Input material »

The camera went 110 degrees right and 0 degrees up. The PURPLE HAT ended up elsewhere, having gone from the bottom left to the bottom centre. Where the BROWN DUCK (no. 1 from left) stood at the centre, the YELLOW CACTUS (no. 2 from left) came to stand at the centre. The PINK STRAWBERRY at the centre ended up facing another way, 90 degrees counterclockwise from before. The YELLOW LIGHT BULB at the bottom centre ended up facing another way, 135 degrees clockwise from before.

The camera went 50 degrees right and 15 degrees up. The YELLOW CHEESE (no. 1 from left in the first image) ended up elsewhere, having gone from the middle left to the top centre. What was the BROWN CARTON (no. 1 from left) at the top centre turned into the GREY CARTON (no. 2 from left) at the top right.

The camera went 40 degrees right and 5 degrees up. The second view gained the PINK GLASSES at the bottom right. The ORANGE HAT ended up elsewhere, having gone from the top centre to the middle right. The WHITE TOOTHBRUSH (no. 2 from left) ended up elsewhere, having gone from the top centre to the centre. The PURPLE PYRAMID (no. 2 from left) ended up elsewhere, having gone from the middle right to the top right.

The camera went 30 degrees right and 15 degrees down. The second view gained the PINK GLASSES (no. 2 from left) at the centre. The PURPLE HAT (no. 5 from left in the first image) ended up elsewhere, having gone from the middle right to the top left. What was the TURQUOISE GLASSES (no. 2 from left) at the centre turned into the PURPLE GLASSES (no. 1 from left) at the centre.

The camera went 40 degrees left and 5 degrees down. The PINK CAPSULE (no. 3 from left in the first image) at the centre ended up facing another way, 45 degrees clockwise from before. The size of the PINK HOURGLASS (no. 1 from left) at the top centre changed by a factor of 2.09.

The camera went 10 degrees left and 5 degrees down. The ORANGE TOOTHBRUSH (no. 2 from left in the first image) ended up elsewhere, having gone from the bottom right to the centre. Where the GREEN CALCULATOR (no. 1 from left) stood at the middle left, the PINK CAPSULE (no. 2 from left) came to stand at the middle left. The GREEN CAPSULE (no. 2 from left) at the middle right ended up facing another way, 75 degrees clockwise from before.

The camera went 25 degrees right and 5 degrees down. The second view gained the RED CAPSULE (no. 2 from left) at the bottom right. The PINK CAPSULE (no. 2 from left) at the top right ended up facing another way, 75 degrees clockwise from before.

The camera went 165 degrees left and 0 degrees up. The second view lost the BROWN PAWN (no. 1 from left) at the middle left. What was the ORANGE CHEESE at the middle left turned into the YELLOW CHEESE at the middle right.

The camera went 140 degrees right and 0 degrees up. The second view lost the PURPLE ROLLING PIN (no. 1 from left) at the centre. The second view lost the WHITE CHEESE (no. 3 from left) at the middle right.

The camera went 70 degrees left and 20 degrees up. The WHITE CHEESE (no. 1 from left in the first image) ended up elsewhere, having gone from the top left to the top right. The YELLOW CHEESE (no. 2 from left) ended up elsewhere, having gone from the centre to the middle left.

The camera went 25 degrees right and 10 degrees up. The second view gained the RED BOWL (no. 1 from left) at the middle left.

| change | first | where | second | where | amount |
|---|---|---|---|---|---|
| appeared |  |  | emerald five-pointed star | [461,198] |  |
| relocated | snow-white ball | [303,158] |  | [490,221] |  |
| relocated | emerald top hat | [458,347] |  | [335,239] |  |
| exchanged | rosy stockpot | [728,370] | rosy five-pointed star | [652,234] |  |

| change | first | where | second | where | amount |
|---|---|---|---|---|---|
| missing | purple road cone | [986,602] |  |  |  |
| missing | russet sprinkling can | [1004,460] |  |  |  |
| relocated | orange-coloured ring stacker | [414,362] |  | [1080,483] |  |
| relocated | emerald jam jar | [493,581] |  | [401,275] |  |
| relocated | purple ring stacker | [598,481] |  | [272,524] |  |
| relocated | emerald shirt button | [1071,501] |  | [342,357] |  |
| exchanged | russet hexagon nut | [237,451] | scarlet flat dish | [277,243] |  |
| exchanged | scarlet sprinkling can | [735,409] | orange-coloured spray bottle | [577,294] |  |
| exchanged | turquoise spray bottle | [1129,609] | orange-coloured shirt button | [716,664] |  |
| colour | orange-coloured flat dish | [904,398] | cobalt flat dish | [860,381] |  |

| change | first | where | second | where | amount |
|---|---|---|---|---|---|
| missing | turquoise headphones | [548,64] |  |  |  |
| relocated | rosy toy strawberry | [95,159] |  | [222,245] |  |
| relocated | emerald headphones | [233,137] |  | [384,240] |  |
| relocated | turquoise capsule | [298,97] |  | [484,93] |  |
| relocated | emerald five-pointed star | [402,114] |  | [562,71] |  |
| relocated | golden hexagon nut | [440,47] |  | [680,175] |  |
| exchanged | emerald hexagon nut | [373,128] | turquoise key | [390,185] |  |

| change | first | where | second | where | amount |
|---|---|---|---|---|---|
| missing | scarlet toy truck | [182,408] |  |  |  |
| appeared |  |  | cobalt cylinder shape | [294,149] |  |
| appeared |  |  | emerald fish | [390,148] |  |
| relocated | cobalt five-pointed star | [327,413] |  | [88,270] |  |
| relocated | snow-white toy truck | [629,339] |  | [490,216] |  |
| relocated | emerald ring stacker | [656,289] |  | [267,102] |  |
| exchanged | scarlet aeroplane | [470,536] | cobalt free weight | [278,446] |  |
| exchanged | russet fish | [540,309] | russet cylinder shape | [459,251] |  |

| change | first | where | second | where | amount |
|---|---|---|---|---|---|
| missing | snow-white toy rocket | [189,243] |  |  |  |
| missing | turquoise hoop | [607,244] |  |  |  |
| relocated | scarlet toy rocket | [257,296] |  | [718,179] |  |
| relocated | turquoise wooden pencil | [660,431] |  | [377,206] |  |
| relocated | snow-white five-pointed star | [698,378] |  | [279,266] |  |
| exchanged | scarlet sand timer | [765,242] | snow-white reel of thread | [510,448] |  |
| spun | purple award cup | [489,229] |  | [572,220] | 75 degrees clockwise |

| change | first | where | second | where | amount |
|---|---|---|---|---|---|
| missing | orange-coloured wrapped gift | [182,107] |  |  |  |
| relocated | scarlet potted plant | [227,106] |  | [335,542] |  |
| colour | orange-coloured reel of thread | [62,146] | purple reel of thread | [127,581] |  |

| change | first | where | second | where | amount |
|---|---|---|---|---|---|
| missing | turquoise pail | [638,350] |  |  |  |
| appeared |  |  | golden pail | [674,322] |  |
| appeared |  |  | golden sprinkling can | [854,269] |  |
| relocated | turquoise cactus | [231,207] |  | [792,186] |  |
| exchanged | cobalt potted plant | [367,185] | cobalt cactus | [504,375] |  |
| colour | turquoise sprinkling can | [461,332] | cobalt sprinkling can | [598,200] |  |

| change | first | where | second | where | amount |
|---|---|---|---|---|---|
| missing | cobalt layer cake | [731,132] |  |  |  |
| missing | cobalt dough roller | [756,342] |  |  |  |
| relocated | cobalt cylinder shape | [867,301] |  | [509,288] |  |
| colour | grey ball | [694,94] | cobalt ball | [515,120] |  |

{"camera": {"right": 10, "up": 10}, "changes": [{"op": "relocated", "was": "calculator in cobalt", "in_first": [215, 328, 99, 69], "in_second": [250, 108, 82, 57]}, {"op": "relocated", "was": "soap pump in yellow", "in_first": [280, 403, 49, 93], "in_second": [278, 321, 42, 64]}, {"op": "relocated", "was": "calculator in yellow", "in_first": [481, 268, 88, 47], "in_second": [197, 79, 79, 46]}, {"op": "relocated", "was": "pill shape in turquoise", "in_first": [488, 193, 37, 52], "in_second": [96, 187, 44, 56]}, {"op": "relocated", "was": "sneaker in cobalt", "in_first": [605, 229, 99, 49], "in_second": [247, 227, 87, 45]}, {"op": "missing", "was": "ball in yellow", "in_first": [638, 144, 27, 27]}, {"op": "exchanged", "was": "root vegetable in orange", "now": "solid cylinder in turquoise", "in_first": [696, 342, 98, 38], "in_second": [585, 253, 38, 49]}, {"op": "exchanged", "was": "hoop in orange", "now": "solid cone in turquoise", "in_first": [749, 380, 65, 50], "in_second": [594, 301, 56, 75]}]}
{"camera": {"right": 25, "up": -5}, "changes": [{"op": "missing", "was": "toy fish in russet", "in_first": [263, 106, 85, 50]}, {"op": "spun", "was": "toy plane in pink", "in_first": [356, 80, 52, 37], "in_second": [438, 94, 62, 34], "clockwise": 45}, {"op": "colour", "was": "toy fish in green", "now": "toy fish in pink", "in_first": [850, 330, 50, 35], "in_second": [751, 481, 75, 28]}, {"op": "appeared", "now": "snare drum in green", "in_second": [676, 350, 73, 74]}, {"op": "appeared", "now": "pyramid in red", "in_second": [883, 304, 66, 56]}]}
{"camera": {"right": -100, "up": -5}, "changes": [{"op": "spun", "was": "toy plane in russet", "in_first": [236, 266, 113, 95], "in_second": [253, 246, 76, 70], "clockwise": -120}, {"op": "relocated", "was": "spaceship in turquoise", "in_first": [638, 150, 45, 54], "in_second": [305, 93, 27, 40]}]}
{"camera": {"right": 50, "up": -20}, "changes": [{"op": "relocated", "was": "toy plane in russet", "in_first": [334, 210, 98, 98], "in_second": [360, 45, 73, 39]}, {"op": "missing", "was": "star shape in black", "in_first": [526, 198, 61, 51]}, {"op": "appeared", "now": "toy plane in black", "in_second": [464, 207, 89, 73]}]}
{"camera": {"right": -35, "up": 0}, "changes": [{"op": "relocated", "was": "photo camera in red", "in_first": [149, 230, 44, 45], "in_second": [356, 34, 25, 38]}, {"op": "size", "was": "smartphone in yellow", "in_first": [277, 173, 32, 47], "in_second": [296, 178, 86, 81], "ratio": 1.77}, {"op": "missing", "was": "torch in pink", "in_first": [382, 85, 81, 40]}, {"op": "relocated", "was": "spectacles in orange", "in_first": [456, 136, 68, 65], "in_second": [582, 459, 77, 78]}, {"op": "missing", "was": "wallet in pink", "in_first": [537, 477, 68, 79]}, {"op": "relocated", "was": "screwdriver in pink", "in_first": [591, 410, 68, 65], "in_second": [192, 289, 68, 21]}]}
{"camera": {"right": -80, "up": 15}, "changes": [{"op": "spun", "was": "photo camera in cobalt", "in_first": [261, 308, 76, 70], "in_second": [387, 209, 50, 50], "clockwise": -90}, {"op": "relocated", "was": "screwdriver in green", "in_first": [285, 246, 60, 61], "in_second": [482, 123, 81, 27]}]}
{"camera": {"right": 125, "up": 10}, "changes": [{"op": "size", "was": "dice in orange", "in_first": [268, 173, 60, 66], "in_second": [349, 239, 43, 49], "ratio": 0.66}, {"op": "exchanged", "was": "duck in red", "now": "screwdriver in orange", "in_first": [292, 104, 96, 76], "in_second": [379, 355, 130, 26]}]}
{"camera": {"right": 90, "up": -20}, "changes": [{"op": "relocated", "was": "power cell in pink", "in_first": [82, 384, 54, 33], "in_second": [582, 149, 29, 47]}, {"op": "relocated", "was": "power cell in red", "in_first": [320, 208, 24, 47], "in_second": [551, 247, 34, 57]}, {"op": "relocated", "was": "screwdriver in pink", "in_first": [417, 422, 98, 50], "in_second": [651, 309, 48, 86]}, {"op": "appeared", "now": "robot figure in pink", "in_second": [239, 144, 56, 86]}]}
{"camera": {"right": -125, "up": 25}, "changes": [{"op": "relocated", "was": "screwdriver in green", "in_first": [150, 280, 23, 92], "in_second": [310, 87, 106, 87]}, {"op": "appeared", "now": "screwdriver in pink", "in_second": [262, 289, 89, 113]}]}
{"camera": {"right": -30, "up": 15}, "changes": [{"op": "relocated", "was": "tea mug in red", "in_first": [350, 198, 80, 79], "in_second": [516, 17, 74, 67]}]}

Task prompt » Taking the entries above, restate exactly those lines that fall between the line with "snow-white ball |" and the line with "emerald top hat", keeping both of those lines too.

Result for this task »
| relocated | snow-white ball | [303,158] |  | [490,221] |  |
| relocated | emerald top hat | [458,347] |  | [335,239] |  |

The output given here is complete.